Written task:
Starting at the line that contains "[(24,552),(61,607),(63,607),(84,594),(46,537),(24,552)]", copy every line through the end of the records below exactly as written, leaving out pictures.

Provided information:
# # # # #

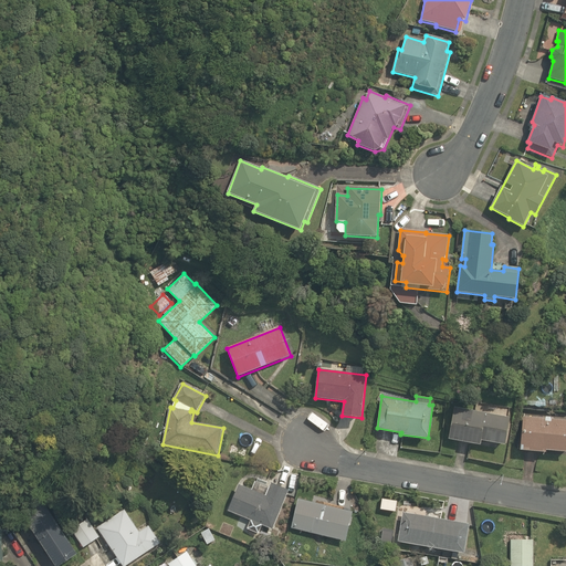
[(442,410),(443,401),(436,399),(433,409),(442,410)]
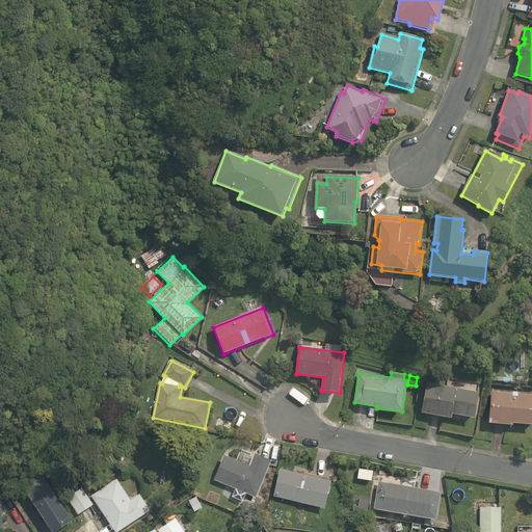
[(452,415),(475,418),(479,393),(427,383),(422,413),(451,418),(452,415)]
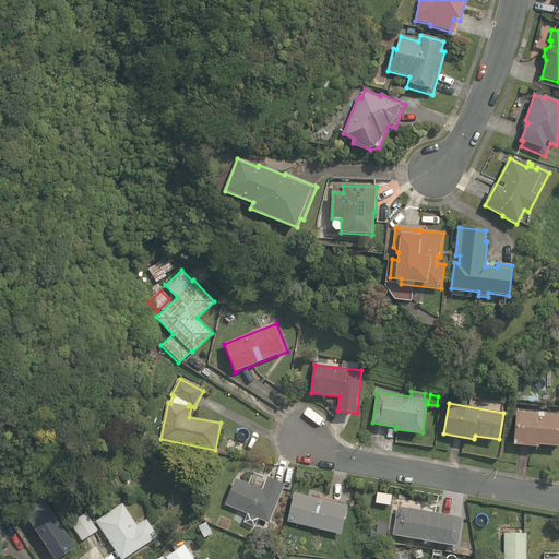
[(514,444),(538,447),(539,444),(558,445),(558,415),(516,412),(514,444)]
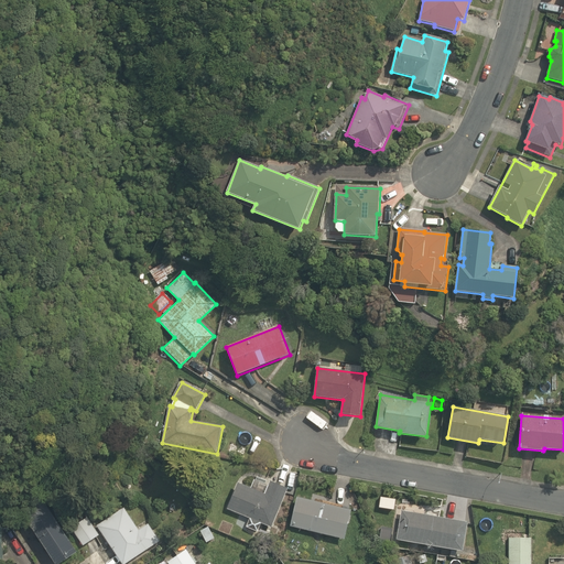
[(145,440),(148,429),(140,427),(138,437),(145,440)]
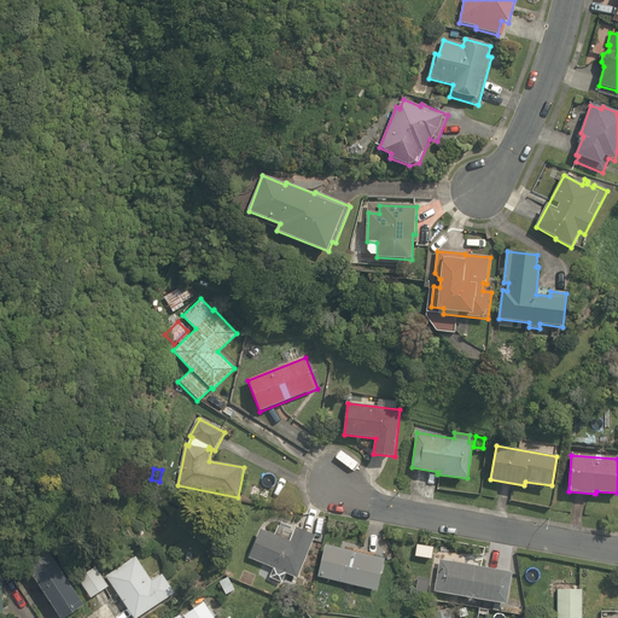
[(270,578),(283,583),(287,573),(298,578),(315,536),(297,528),(291,542),(262,529),(249,558),(274,569),(270,578)]
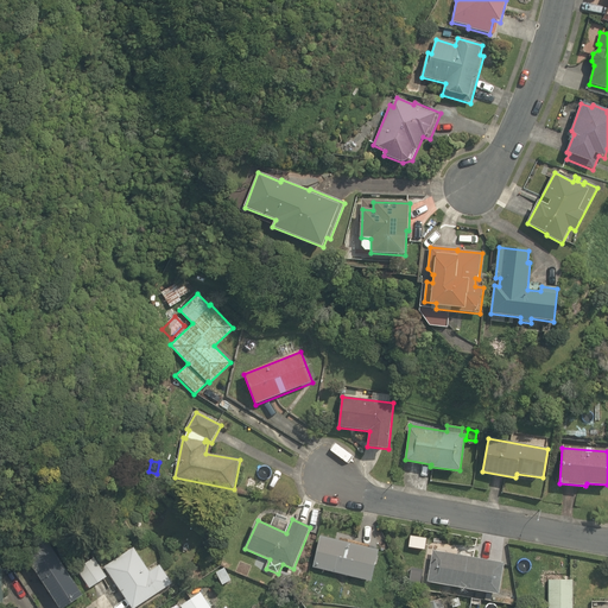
[(24,552),(61,607),(63,607),(84,594),(46,537),(24,552)]
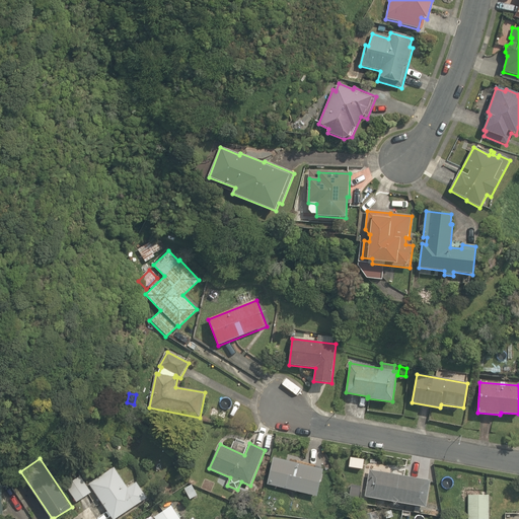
[(268,485),(317,497),(323,470),(274,458),(268,485)]
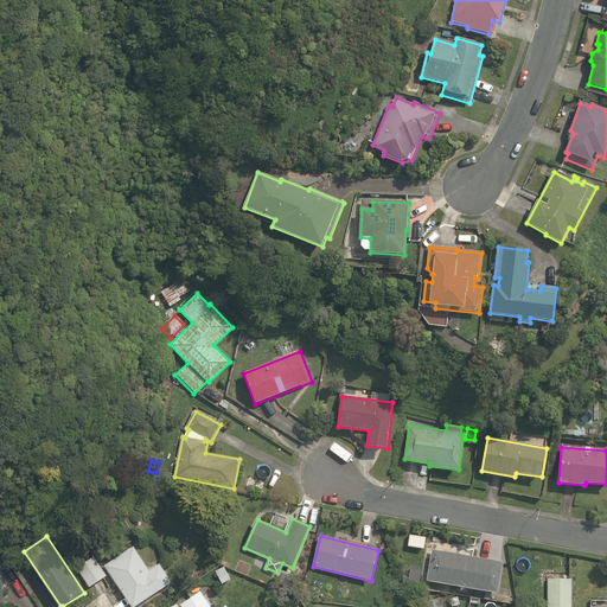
[(104,566),(132,606),(134,606),(172,582),(160,563),(149,570),(134,547),(104,566)]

# # # # #

Written response:
[(24,552),(61,607),(63,607),(84,594),(46,537),(24,552)]
[(268,485),(317,497),(323,470),(274,458),(268,485)]
[(104,566),(132,606),(134,606),(172,582),(160,563),(149,570),(134,547),(104,566)]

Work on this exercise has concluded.